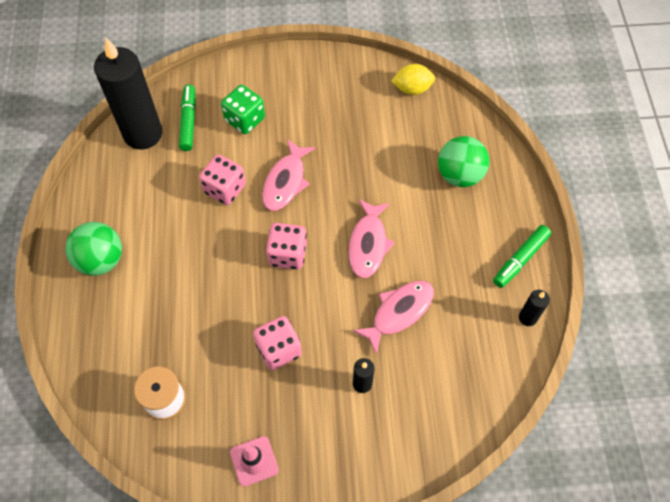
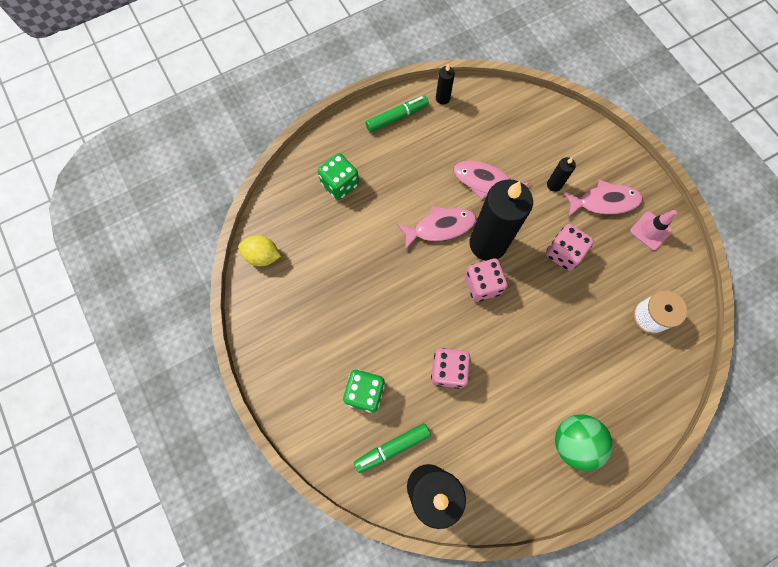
camera: 115 degrees left, 10 degrees up
(286, 181) = (414, 320): pink fish -> pink fish (604, 202)
(328, 280) = (488, 244): none -> black candle
(412, 89) = (262, 256): yellow lemon -> yellow lemon turned 45 degrees counterclockwise
(459, 175) = (340, 184): green ball -> green dice
(520, 259) = (397, 117): green marker -> green marker turned 45 degrees counterclockwise

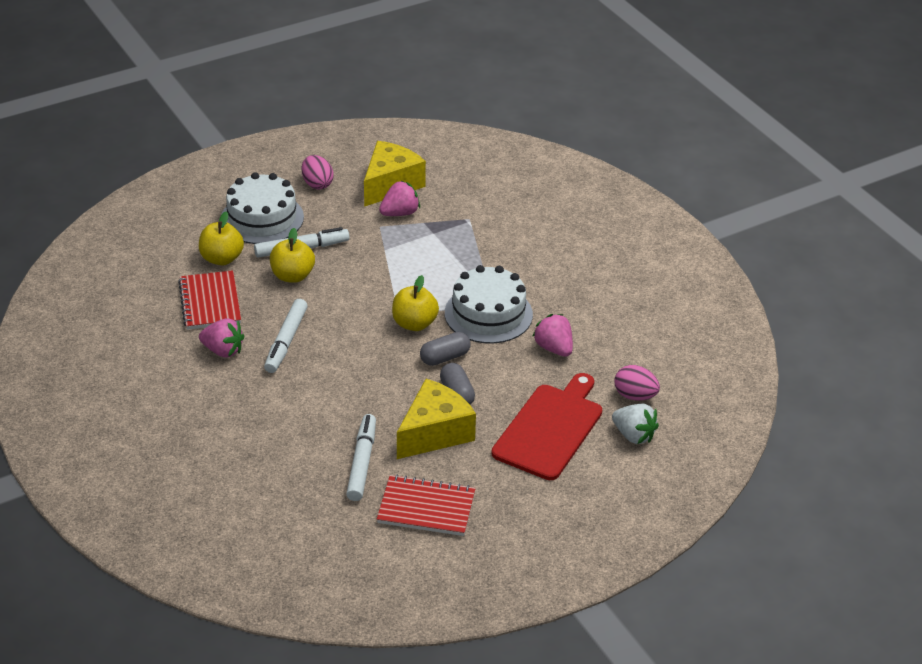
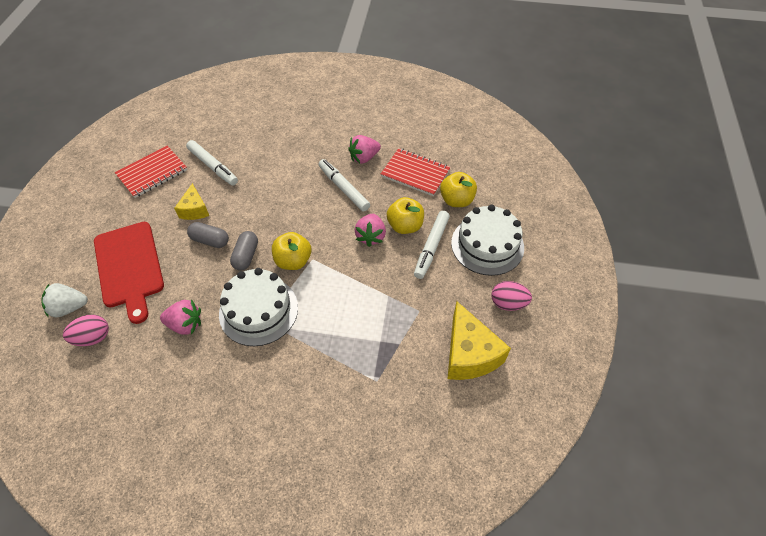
camera: 130 degrees right, 15 degrees up
(400, 213) = (424, 335): pink strawberry -> pink strawberry (371, 236)
(435, 433) = (195, 210): yellow cheese -> yellow cheese, size x0.58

Exercise instructions:
Please repeat all of the data exactly, excluding images.

Reply:
camera: 115 degrees left, 10 degrees up
(286, 181) = (414, 320): pink fish -> pink fish (604, 202)
(328, 280) = (488, 244): none -> black candle
(412, 89) = (262, 256): yellow lemon -> yellow lemon turned 45 degrees counterclockwise
(459, 175) = (340, 184): green ball -> green dice
(520, 259) = (397, 117): green marker -> green marker turned 45 degrees counterclockwise

camera: 130 degrees right, 15 degrees up
(400, 213) = (424, 335): pink strawberry -> pink strawberry (371, 236)
(435, 433) = (195, 210): yellow cheese -> yellow cheese, size x0.58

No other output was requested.